Records from a data collection:
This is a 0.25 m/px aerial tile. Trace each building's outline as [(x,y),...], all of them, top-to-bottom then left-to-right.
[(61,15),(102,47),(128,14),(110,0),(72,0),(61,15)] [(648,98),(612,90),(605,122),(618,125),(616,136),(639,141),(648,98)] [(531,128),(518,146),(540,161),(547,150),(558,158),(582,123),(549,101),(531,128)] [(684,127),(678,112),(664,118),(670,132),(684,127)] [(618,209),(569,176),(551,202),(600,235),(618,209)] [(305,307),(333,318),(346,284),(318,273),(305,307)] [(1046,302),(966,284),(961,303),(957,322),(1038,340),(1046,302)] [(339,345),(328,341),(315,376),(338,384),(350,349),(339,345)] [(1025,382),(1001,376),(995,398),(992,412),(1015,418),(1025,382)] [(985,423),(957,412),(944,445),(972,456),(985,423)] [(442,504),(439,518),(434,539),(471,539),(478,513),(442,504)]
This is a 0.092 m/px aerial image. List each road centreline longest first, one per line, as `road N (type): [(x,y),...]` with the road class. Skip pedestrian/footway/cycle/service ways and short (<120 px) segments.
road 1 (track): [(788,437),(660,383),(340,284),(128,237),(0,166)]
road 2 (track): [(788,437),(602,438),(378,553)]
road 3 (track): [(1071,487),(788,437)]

* **Exercise details**
Repeat every entry word for word.

* **Response for this exercise**
This is a 0.25 m/px aerial tile. Trace each building's outline as [(x,y),...], all of them, top-to-bottom then left-to-right.
[(61,15),(102,47),(128,14),(110,0),(72,0),(61,15)] [(648,98),(612,90),(605,122),(618,125),(616,136),(639,141),(648,98)] [(531,128),(518,146),(540,161),(547,150),(558,158),(582,123),(549,101),(531,128)] [(684,127),(678,112),(664,118),(670,132),(684,127)] [(618,209),(569,176),(551,202),(600,235),(618,209)] [(305,307),(333,318),(346,284),(318,273),(305,307)] [(1046,302),(966,284),(961,303),(957,322),(1038,340),(1046,302)] [(339,345),(328,341),(315,376),(338,384),(350,349),(339,345)] [(1025,382),(1001,376),(995,398),(992,412),(1015,418),(1025,382)] [(985,423),(957,412),(944,445),(972,456),(985,423)] [(442,504),(439,518),(434,539),(471,539),(478,513),(442,504)]
This is a 0.092 m/px aerial image. List each road centreline longest first, one per line, as `road N (type): [(x,y),...]` with the road class. Skip pedestrian/footway/cycle/service ways and short (<120 px) segments.
road 1 (track): [(788,437),(660,383),(340,284),(128,237),(0,166)]
road 2 (track): [(788,437),(602,438),(378,553)]
road 3 (track): [(1071,487),(788,437)]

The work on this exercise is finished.